> [Dataset records]:
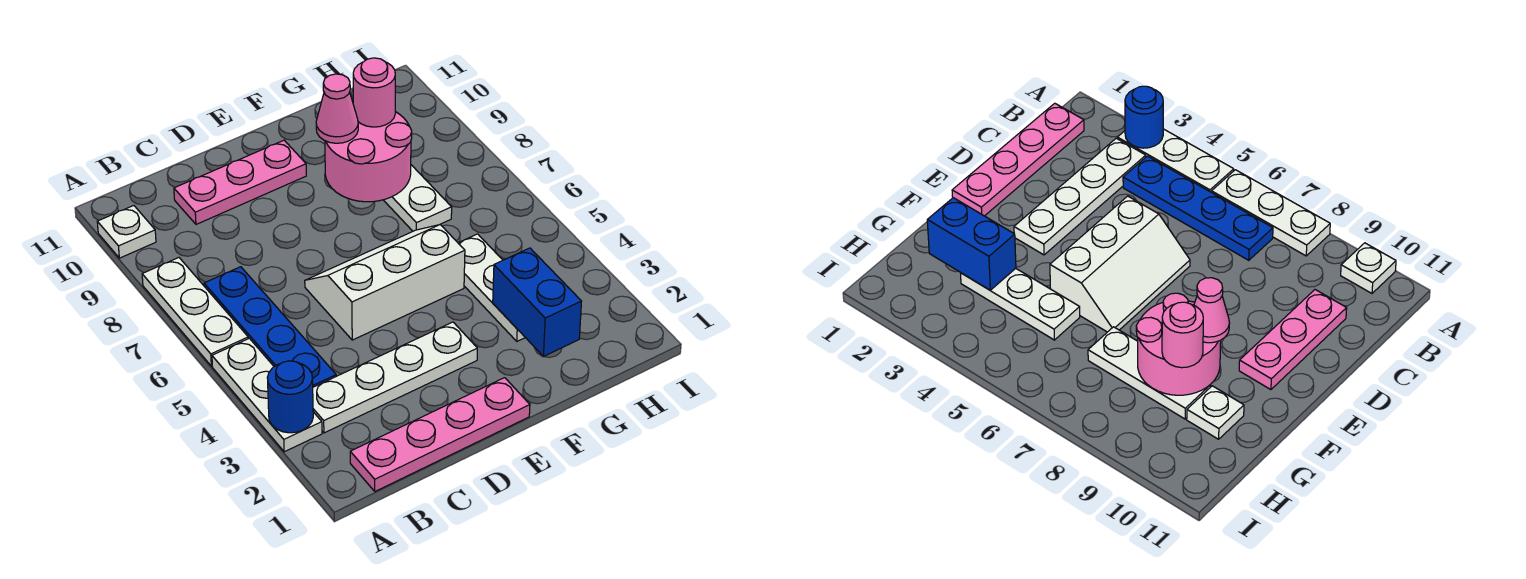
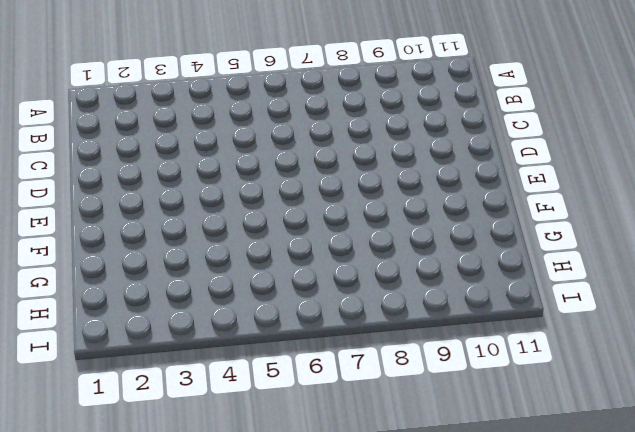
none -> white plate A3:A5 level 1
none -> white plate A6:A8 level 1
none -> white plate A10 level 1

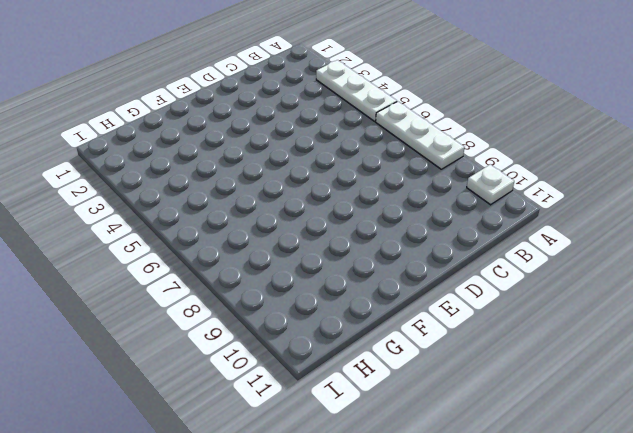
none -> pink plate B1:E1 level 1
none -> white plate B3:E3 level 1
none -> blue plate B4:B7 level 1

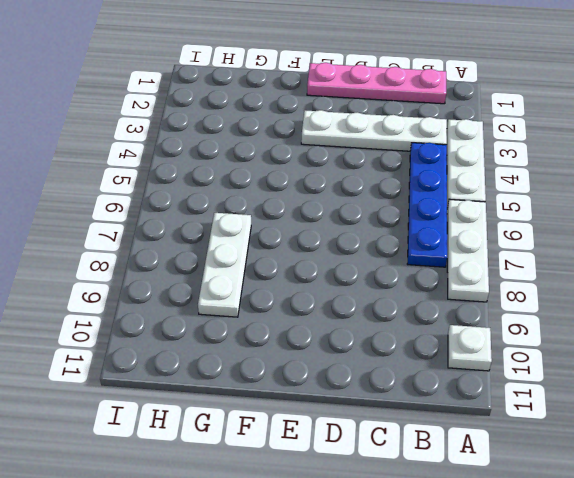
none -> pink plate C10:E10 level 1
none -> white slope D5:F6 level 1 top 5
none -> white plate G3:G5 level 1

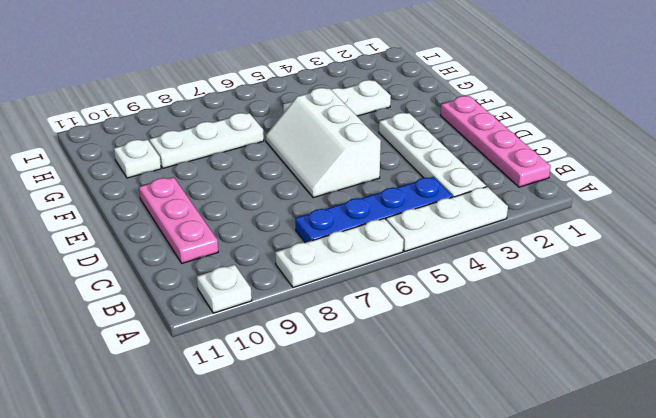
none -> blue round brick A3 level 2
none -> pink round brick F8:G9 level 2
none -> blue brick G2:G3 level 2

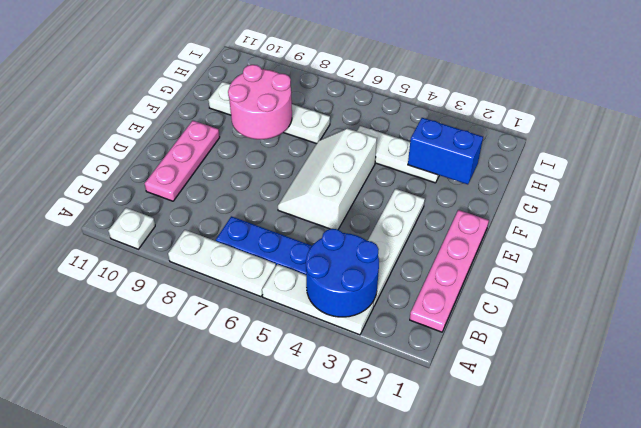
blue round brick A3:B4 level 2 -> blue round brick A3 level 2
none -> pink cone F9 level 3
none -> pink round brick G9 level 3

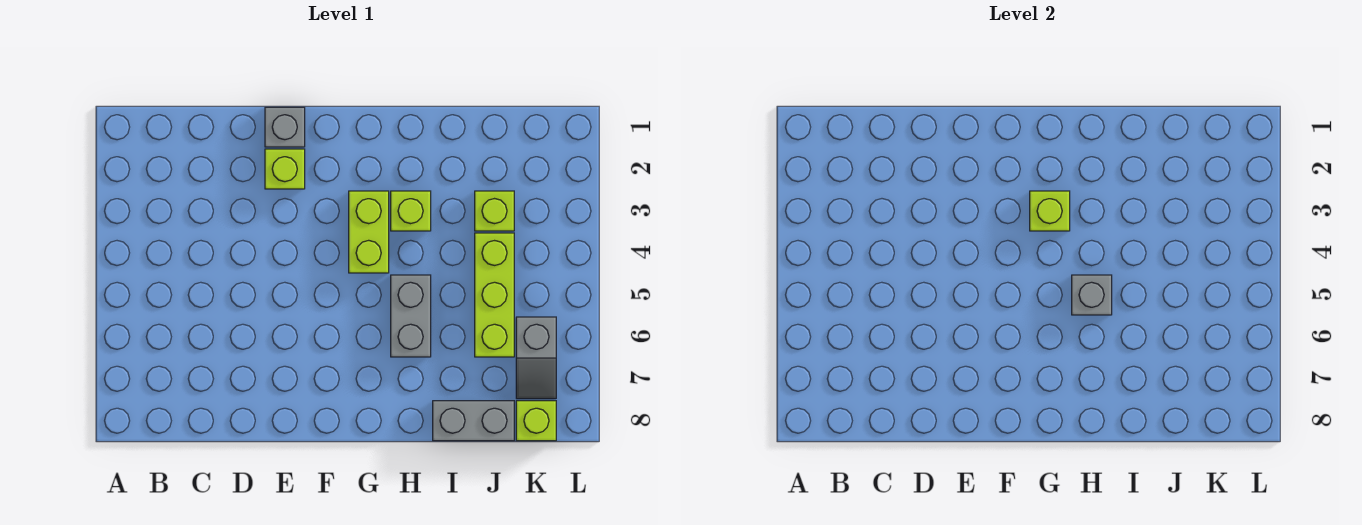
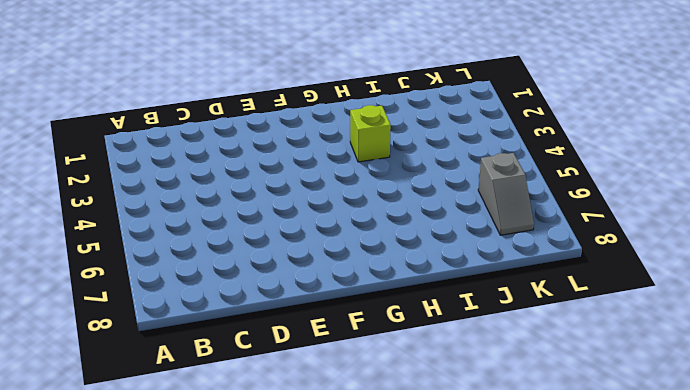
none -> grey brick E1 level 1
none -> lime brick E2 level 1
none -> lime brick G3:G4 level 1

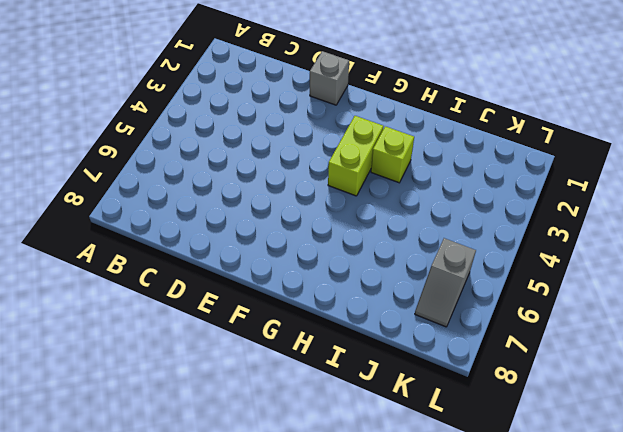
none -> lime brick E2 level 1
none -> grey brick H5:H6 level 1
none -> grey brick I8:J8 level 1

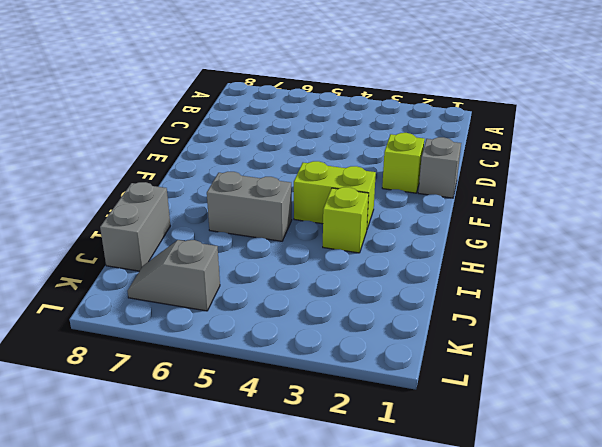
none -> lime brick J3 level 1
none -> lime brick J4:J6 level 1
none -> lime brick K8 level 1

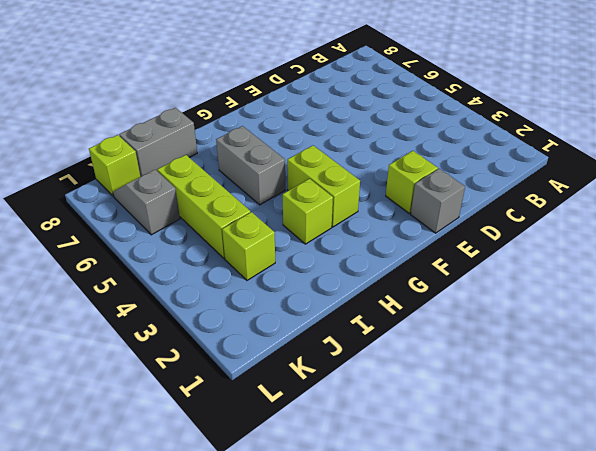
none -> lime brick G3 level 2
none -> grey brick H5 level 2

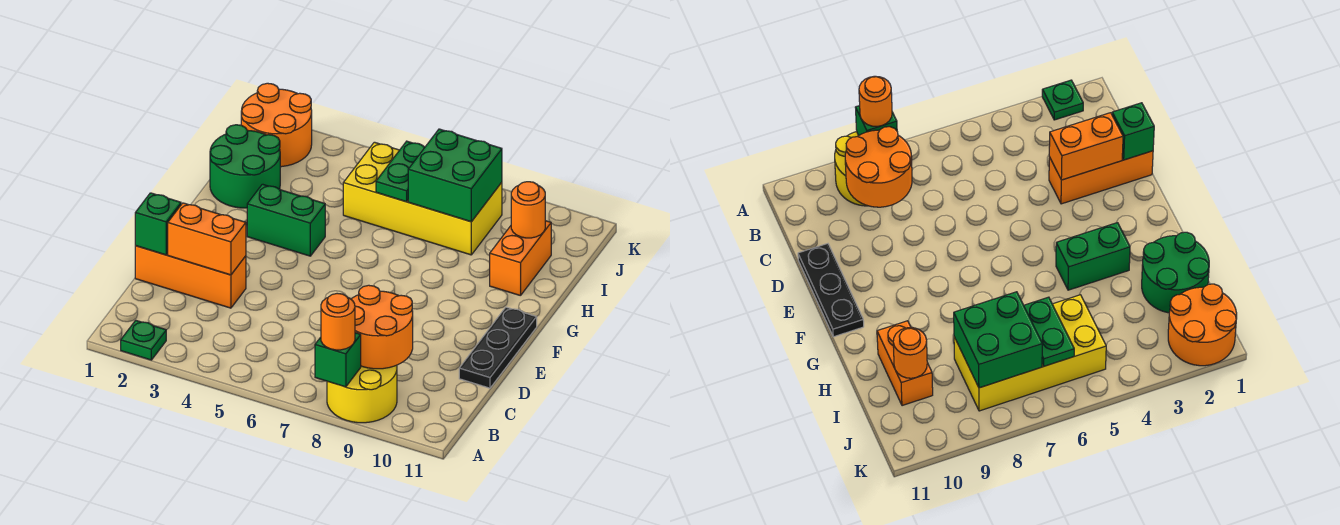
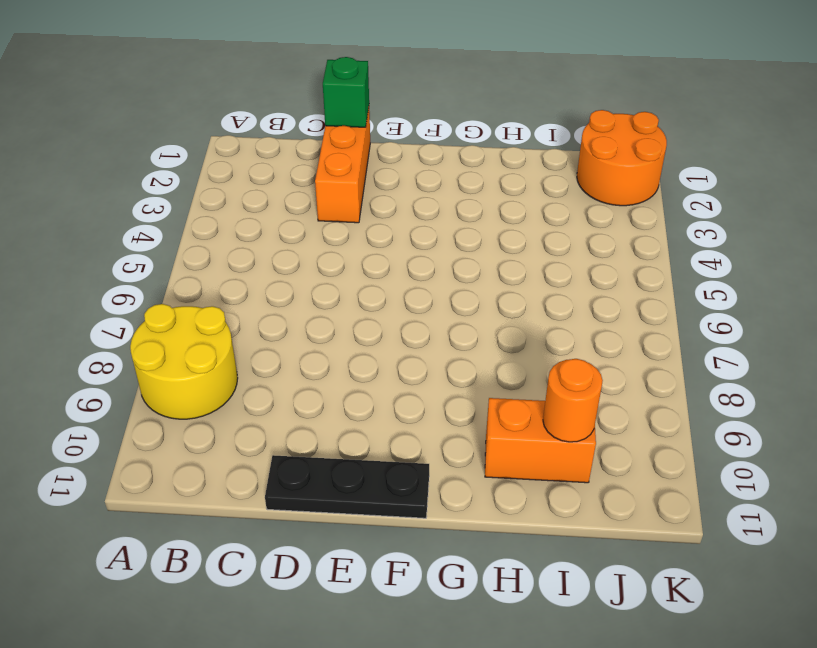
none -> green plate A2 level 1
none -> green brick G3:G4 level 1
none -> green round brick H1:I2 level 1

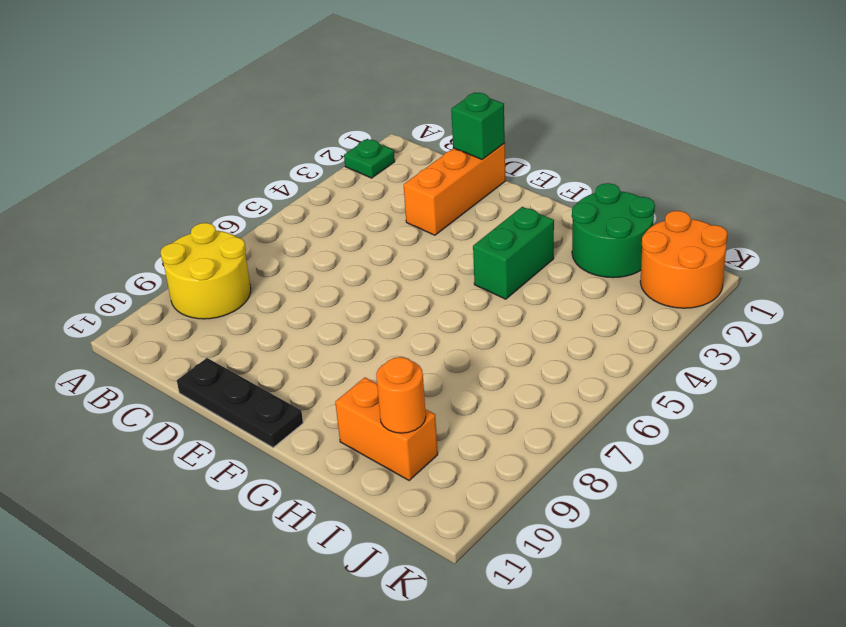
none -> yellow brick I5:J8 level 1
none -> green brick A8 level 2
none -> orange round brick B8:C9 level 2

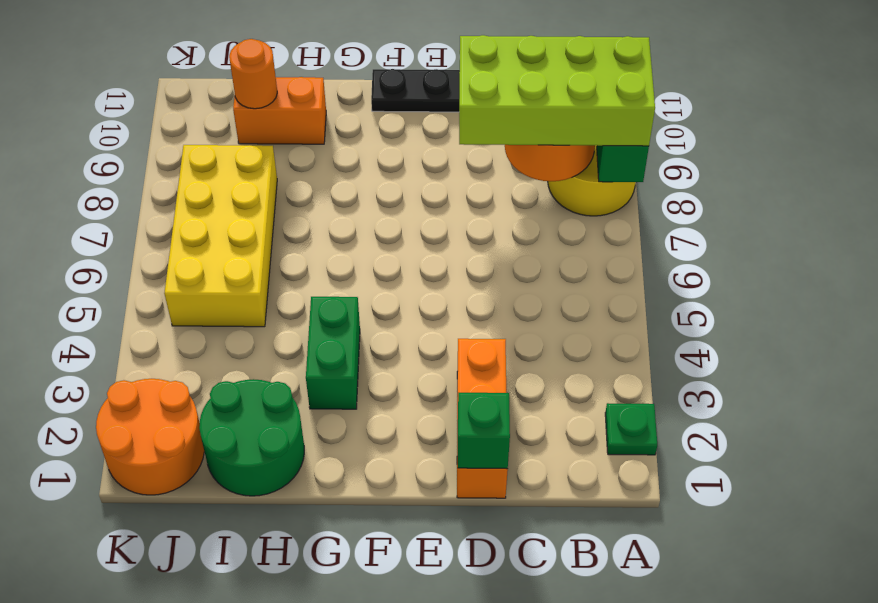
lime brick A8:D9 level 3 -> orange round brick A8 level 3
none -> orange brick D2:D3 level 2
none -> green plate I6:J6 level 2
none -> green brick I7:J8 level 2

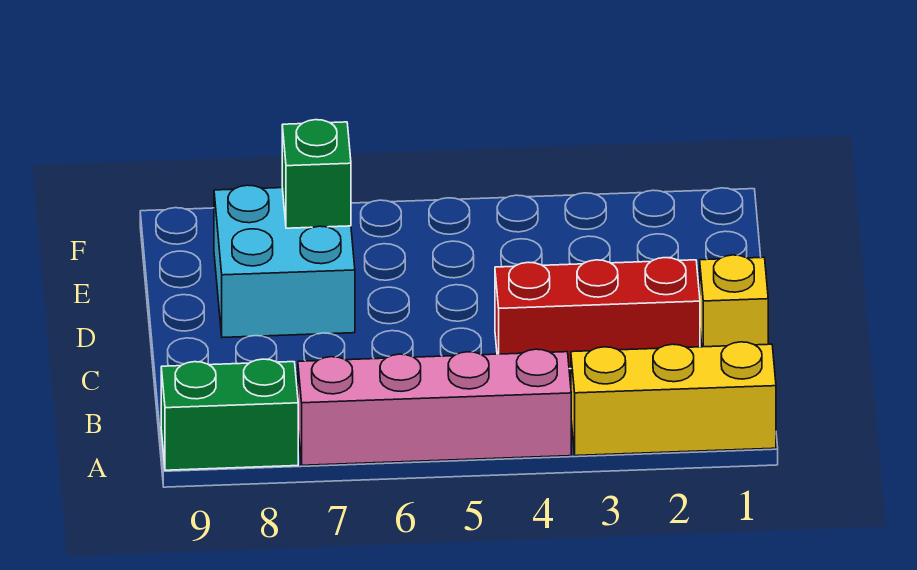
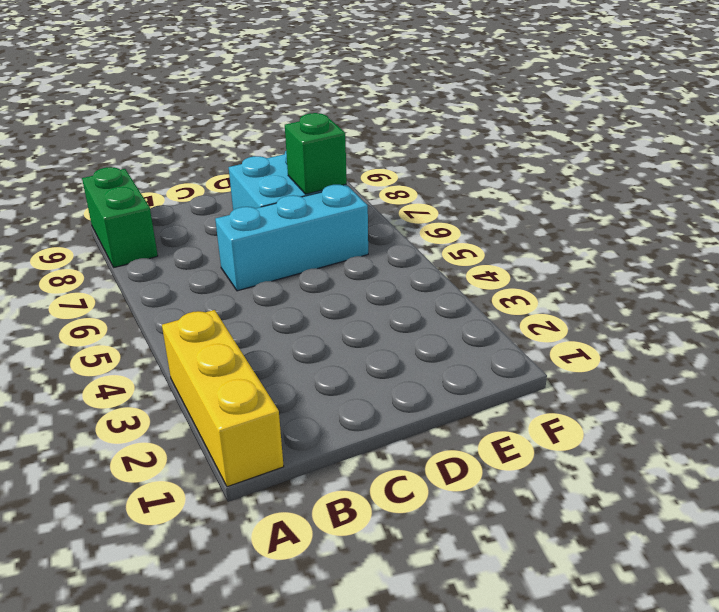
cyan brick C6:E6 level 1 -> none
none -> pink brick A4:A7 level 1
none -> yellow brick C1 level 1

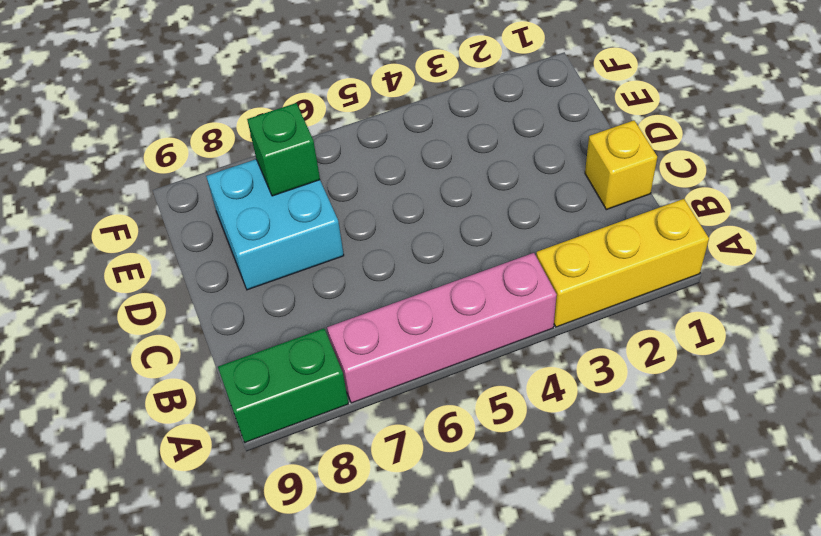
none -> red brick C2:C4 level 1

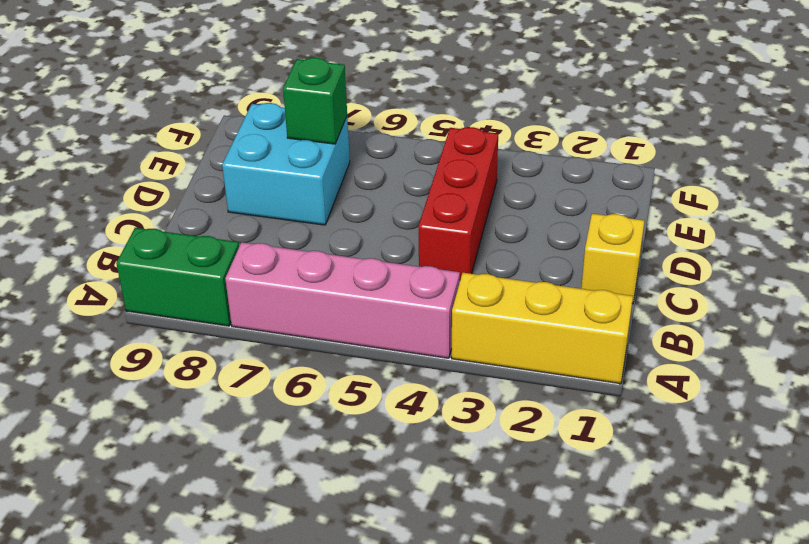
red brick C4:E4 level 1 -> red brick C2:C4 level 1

> [Task prompt]:
Set the lines above down again, word for word, from the first through the one containing "none -> orange round brick B8:C9 level 2"; pictures excluded.

> [Answer space]:
none -> white plate A3:A5 level 1
none -> white plate A6:A8 level 1
none -> white plate A10 level 1

none -> pink plate B1:E1 level 1
none -> white plate B3:E3 level 1
none -> blue plate B4:B7 level 1

none -> pink plate C10:E10 level 1
none -> white slope D5:F6 level 1 top 5
none -> white plate G3:G5 level 1

none -> blue round brick A3 level 2
none -> pink round brick F8:G9 level 2
none -> blue brick G2:G3 level 2

blue round brick A3:B4 level 2 -> blue round brick A3 level 2
none -> pink cone F9 level 3
none -> pink round brick G9 level 3

none -> grey brick E1 level 1
none -> lime brick E2 level 1
none -> lime brick G3:G4 level 1

none -> lime brick E2 level 1
none -> grey brick H5:H6 level 1
none -> grey brick I8:J8 level 1

none -> lime brick J3 level 1
none -> lime brick J4:J6 level 1
none -> lime brick K8 level 1

none -> lime brick G3 level 2
none -> grey brick H5 level 2

none -> green plate A2 level 1
none -> green brick G3:G4 level 1
none -> green round brick H1:I2 level 1

none -> yellow brick I5:J8 level 1
none -> green brick A8 level 2
none -> orange round brick B8:C9 level 2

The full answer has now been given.